*** Available records ***

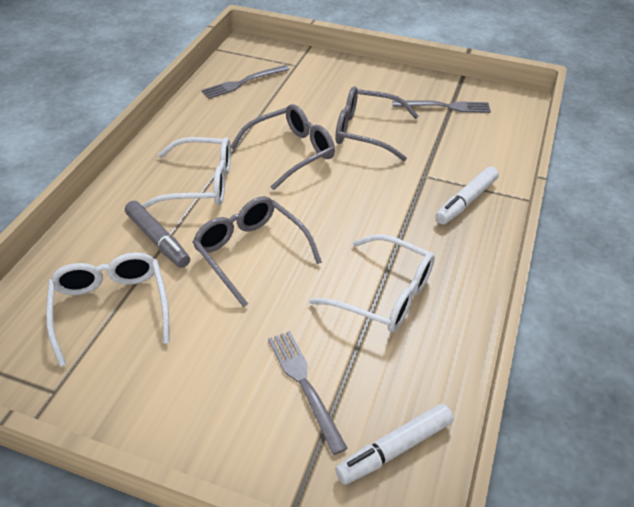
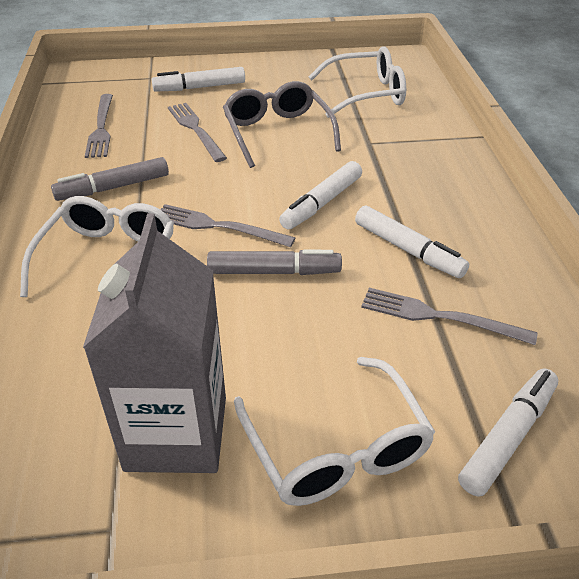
grey carton: 0 -> 1
grey fork: 3 -> 4
grey glasses: 3 -> 1
grey marker: 1 -> 2
white marker: 2 -> 4

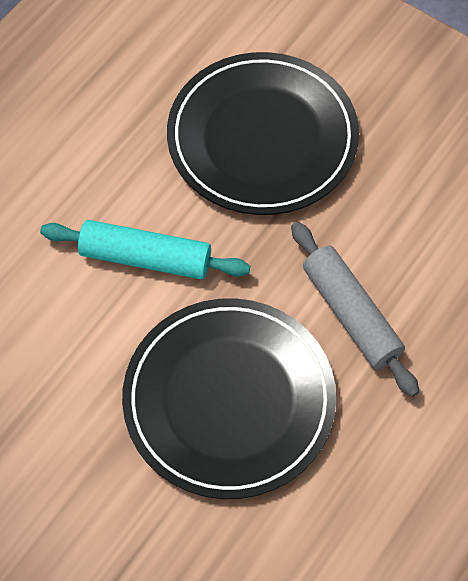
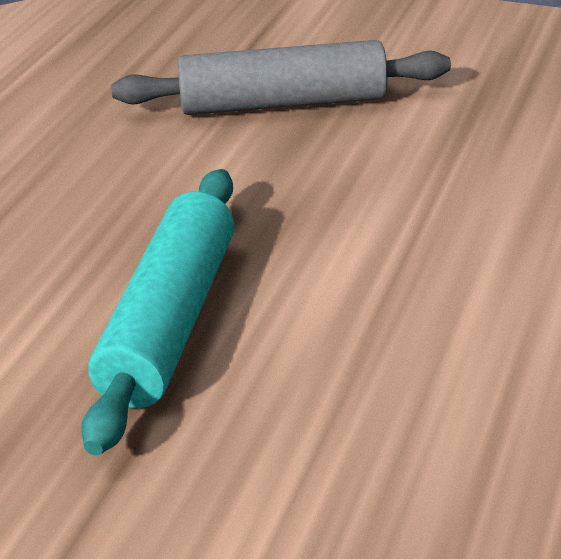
black plate: 2 -> 0

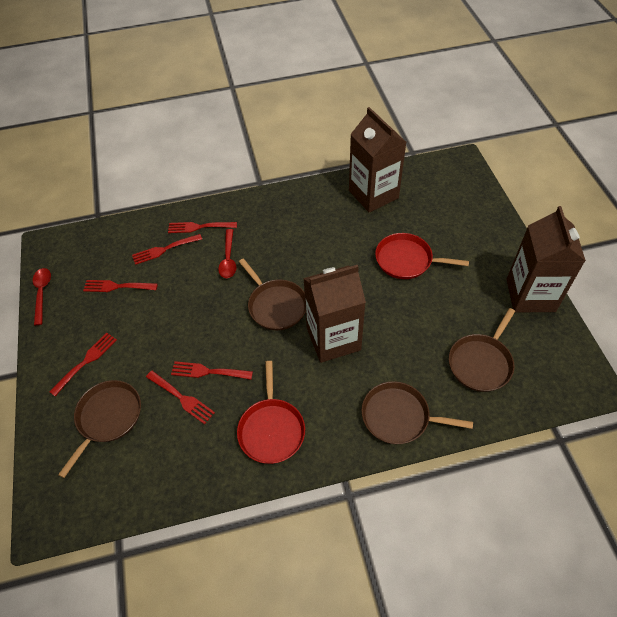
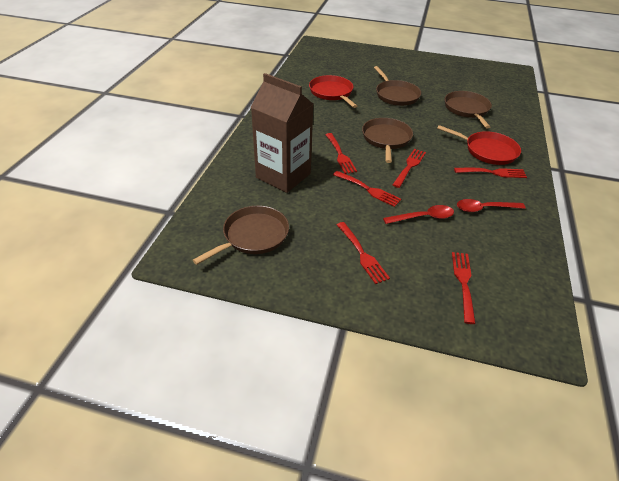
brown carton: 3 -> 1

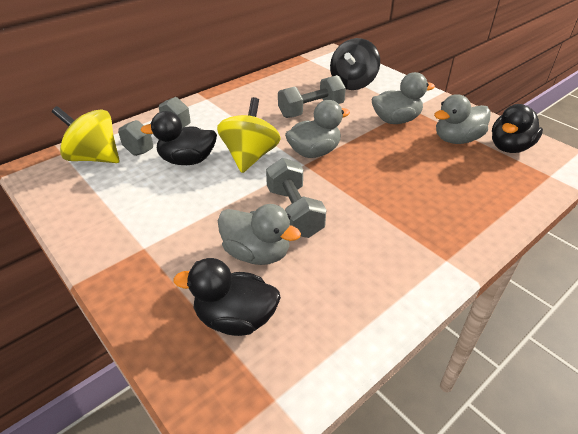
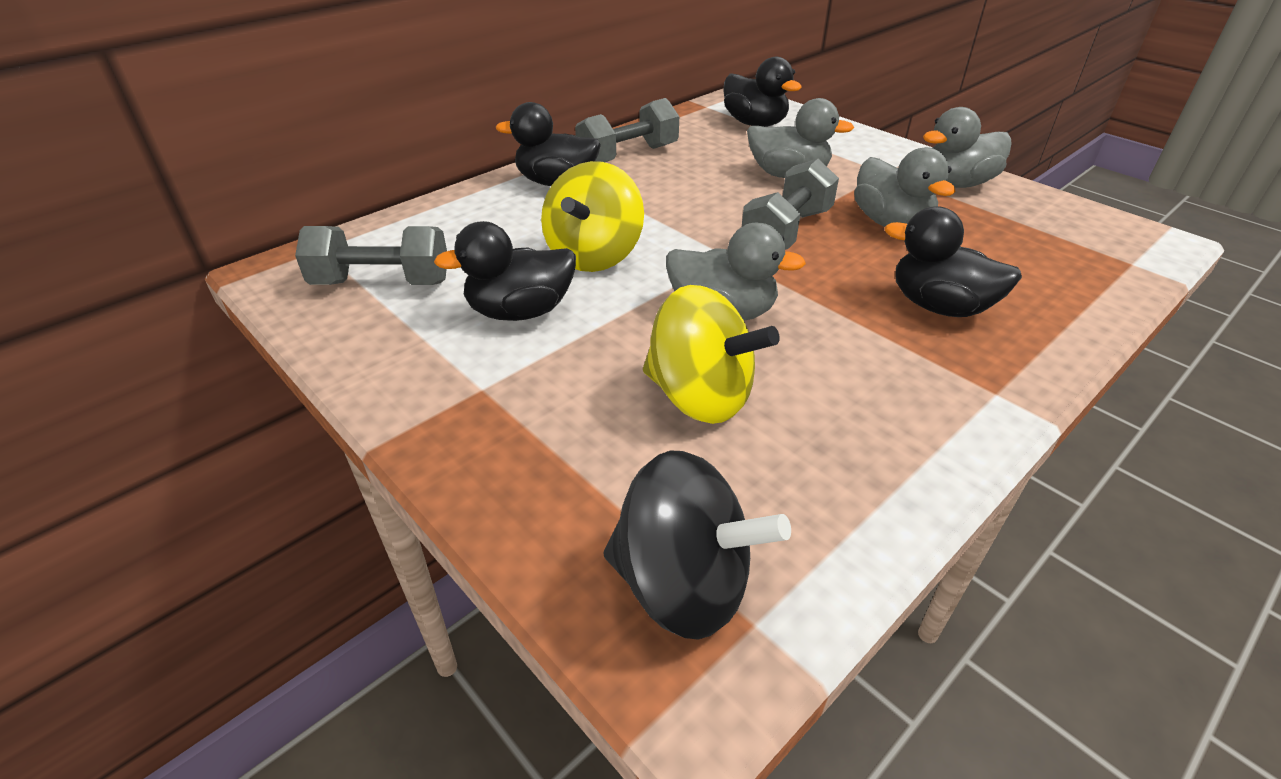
black duck: 3 -> 4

*** End of Available records ***

=== Exercise ===
Each record has to be set down verbatim, and the pictures must not appear in the copy.

=== Output of the task ===
grey carton: 0 -> 1
grey fork: 3 -> 4
grey glasses: 3 -> 1
grey marker: 1 -> 2
white marker: 2 -> 4

black plate: 2 -> 0

brown carton: 3 -> 1

black duck: 3 -> 4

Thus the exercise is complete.